(Image sets with object changes)
____________________
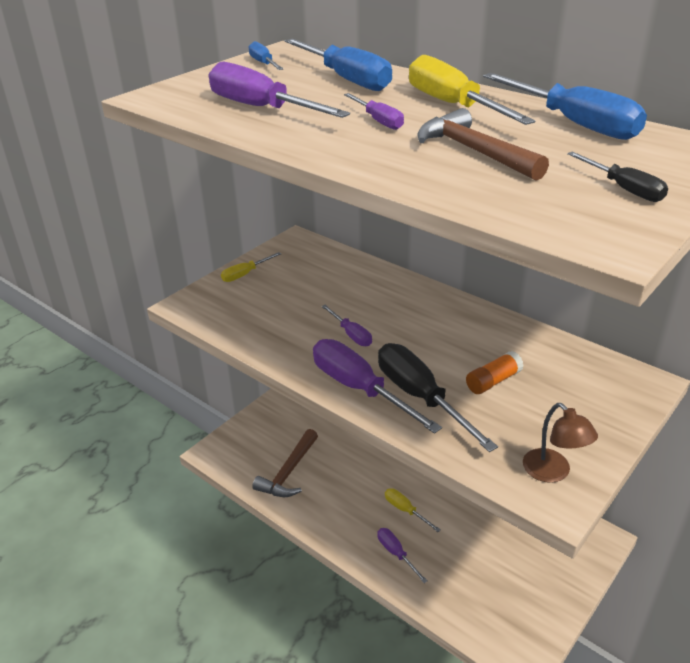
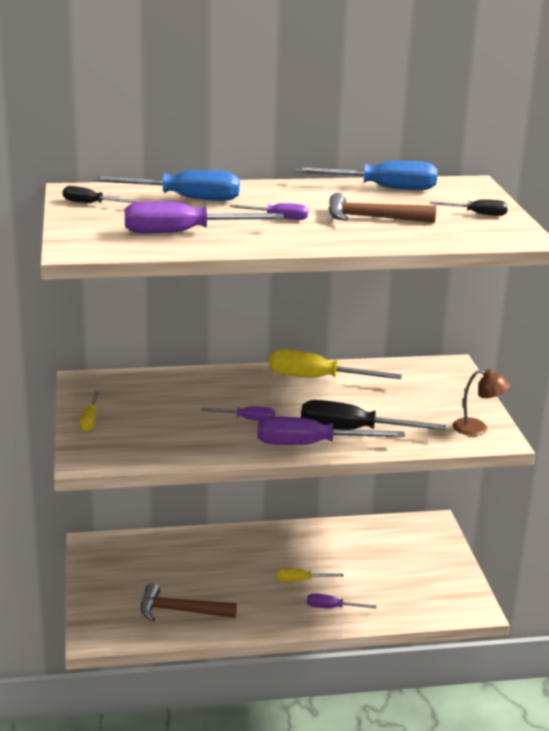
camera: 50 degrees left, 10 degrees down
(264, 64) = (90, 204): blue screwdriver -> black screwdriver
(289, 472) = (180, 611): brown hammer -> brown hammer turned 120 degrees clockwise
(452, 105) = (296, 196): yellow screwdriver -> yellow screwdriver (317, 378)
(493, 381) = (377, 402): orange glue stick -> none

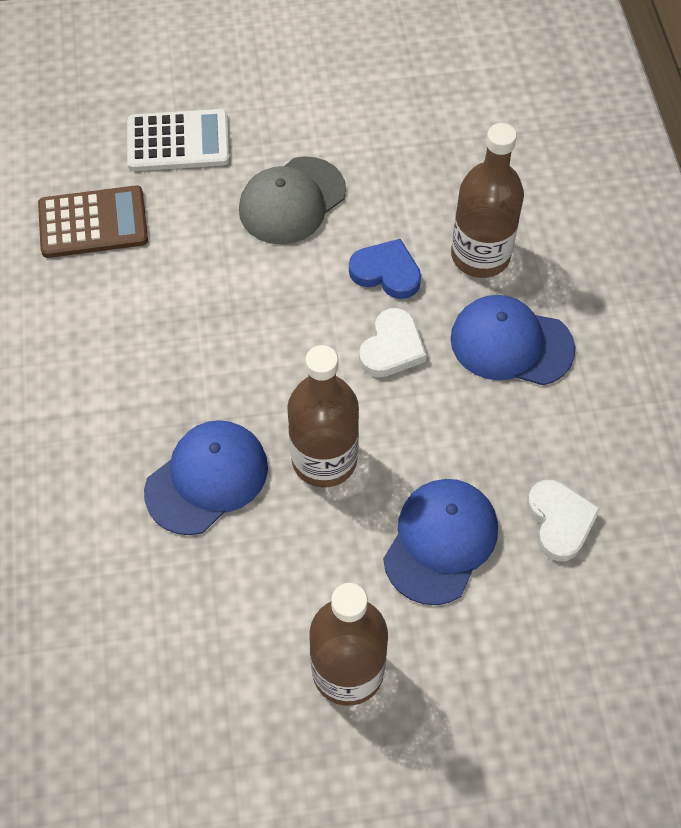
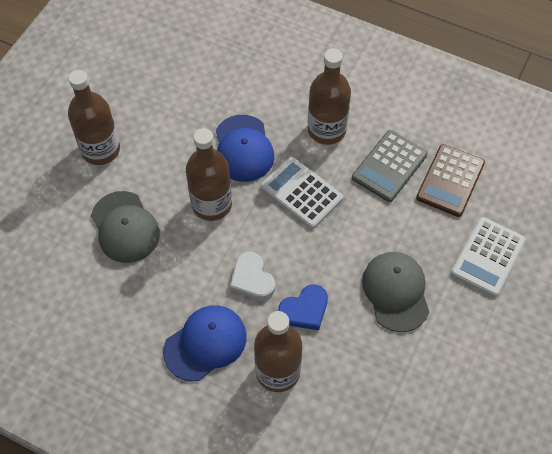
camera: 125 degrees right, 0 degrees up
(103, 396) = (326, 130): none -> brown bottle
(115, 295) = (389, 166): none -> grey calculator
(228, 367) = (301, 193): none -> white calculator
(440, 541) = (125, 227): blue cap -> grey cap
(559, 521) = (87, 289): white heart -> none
____________________
▶ _Exercise details_
Restate the data above verbatim, skipping every image.

▶ _Response_
camera: 50 degrees left, 10 degrees down
(264, 64) = (90, 204): blue screwdriver -> black screwdriver
(289, 472) = (180, 611): brown hammer -> brown hammer turned 120 degrees clockwise
(452, 105) = (296, 196): yellow screwdriver -> yellow screwdriver (317, 378)
(493, 381) = (377, 402): orange glue stick -> none

camera: 125 degrees right, 0 degrees up
(103, 396) = (326, 130): none -> brown bottle
(115, 295) = (389, 166): none -> grey calculator
(228, 367) = (301, 193): none -> white calculator
(440, 541) = (125, 227): blue cap -> grey cap
(559, 521) = (87, 289): white heart -> none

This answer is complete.